** What is required **
Within the material below, count how many lines contain "white". Answer with only that number.

━━━━━ Source data ━━━━━

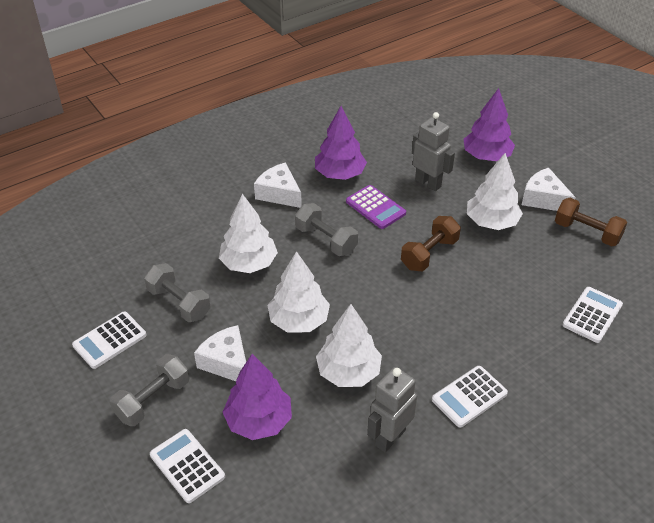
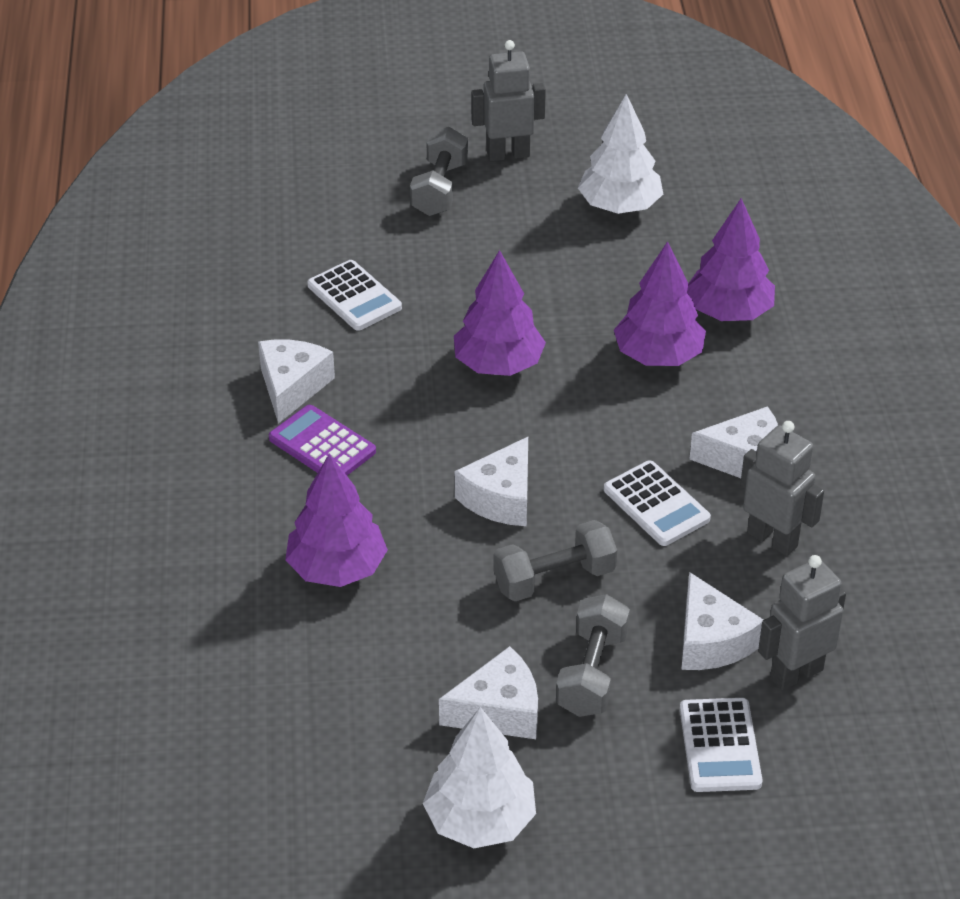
brown dumbbell: 2 -> 0
grey robot: 2 -> 3
purple tree: 3 -> 4
white calculator: 4 -> 3
white cheese: 3 -> 5
white tree: 4 -> 2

━━━━━

** Completed task **
3